Coordinate-based change listings:
╔══

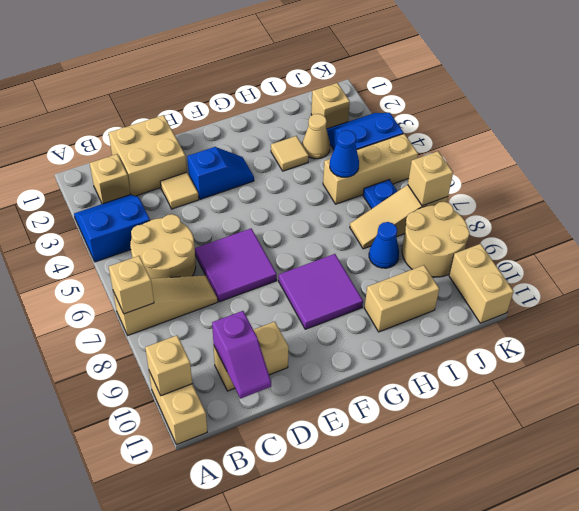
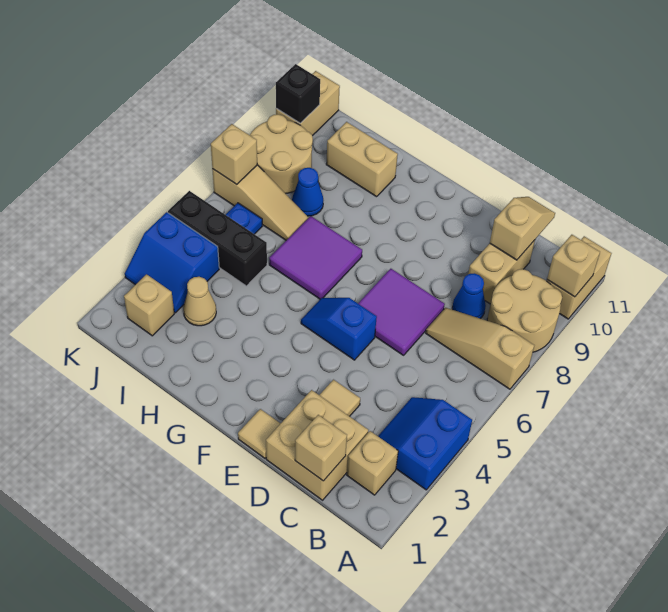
blue slope A3:B4 level 1 top 4 -> blue slope A3:B4 level 1 top A
tan brick A7 level 2 -> tan brick C1 level 2
tan round brick B5:C6 level 1 -> tan round brick A8:B9 level 1
tan brick C10:D10 level 1 -> tan brick C9:C10 level 1
purple slope C10:C11 level 2 top 10 -> tan slope C10:C11 level 2 top 10
blue slope E3:F3 level 1 top E -> blue slope E5:F5 level 1 top E
purple tile F8:G9 level 1 -> purple tile G6:H7 level 1
tan tile H3 level 1 -> tan tile E1 level 1
tan brick I5:K5 level 1 -> black brick I5:K5 level 1
blue cone I5 level 2 -> blue cone C8 level 1
none -> black brick K10 level 2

╚══

Your task is to gather all lines from the entries above that hold the word "purple".

ANSWER TO THE EXERCISE
purple slope C10:C11 level 2 top 10 -> tan slope C10:C11 level 2 top 10
purple tile F8:G9 level 1 -> purple tile G6:H7 level 1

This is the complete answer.